(TO DO) After finding the line with "rouleau à pâtisserie (turquoise) [655,476,790,529]" in the data below, set down exactly each line through the one with "none -> fromage (blanc) [305,276,378,348]", inclusive, and stop there.
(SOURCE MATERIAL begins)
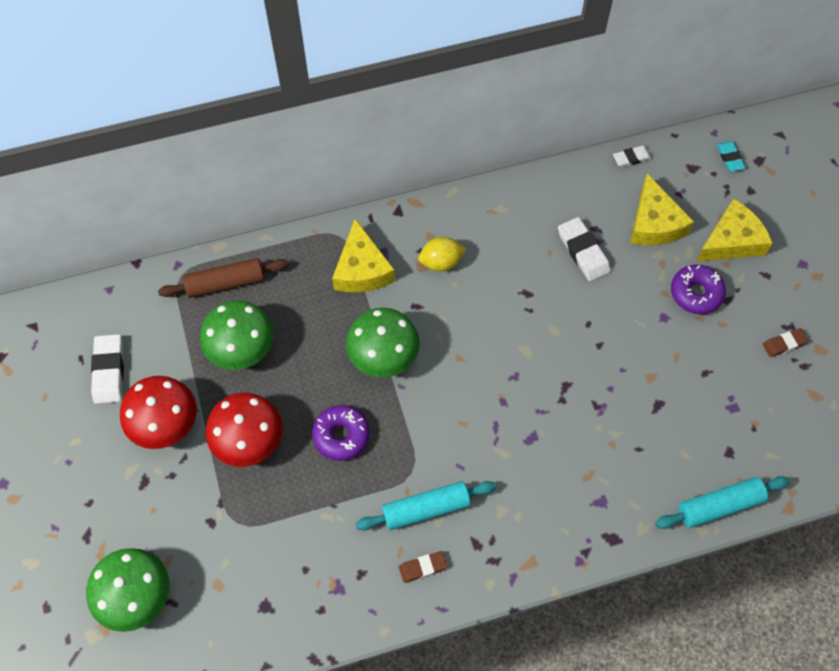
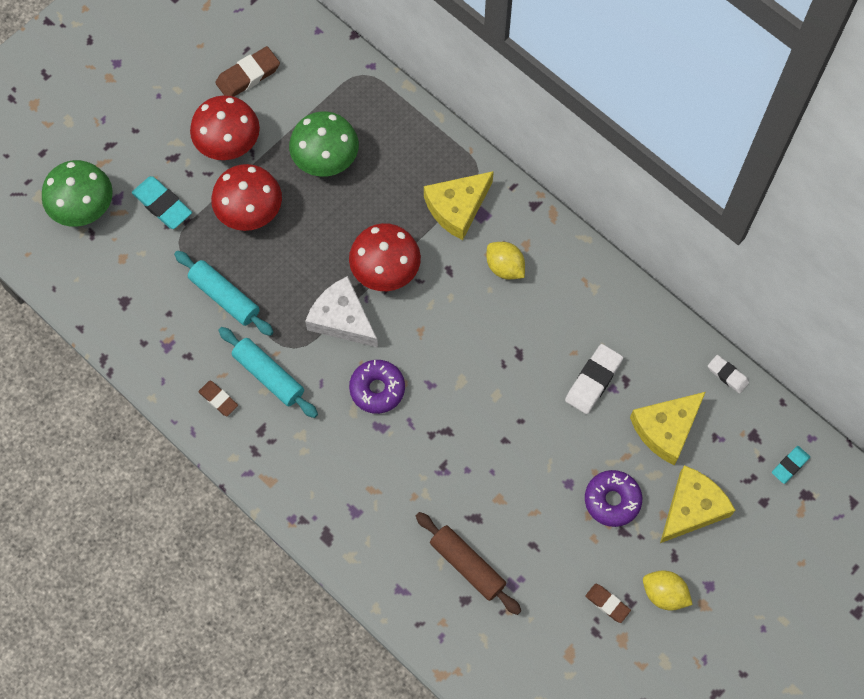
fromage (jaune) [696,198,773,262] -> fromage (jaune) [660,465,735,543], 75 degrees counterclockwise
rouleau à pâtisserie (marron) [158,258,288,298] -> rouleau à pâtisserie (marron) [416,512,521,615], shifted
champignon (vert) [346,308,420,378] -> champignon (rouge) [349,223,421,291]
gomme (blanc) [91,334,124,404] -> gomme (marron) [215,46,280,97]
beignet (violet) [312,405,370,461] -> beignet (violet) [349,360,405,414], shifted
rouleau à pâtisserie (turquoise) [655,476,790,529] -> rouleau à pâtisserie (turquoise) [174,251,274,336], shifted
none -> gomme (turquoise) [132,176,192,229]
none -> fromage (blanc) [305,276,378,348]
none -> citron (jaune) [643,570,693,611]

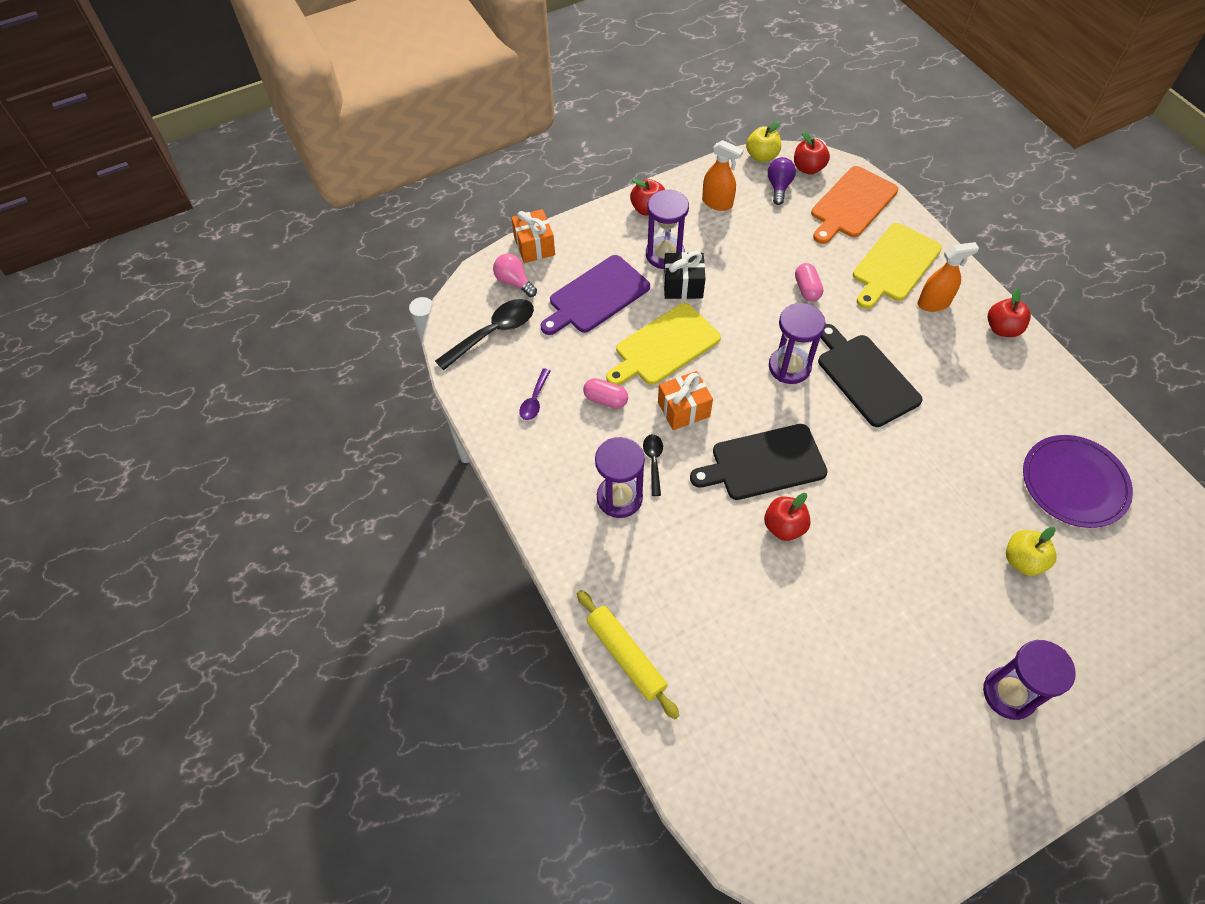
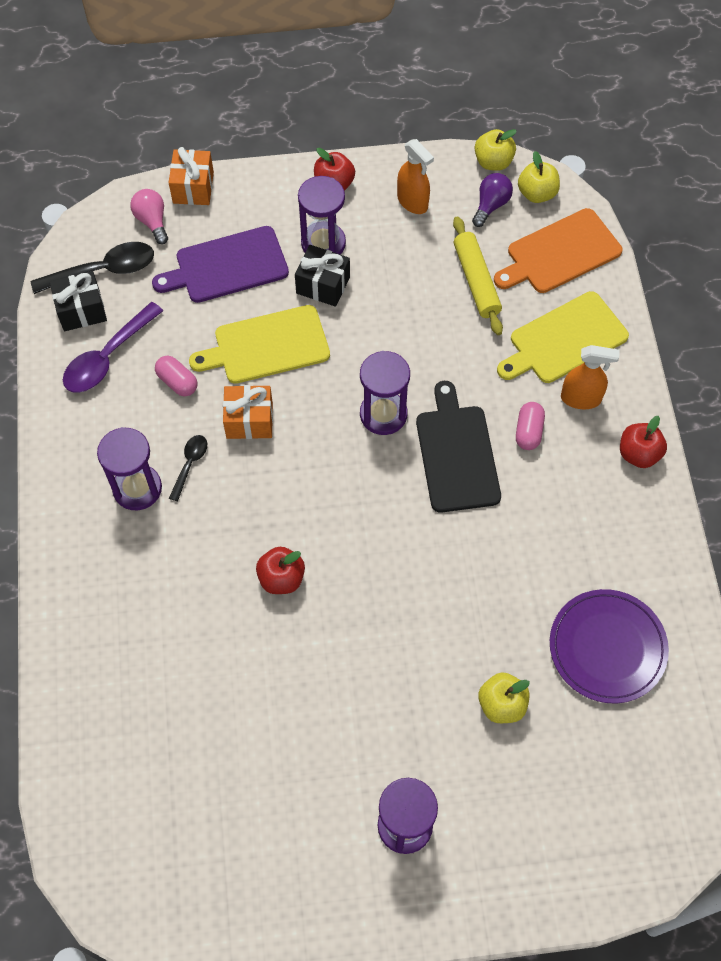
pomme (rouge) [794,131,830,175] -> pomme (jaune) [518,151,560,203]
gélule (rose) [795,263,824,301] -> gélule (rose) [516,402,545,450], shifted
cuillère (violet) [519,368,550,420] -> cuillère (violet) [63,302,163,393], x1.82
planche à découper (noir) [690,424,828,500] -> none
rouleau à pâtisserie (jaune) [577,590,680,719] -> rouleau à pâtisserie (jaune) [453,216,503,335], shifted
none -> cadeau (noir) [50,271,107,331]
(SOURCE MATERIAL ends)
(RESPONSE BELOW)
rouleau à pâtisserie (turquoise) [655,476,790,529] -> rouleau à pâtisserie (turquoise) [174,251,274,336], shifted
none -> gomme (turquoise) [132,176,192,229]
none -> fromage (blanc) [305,276,378,348]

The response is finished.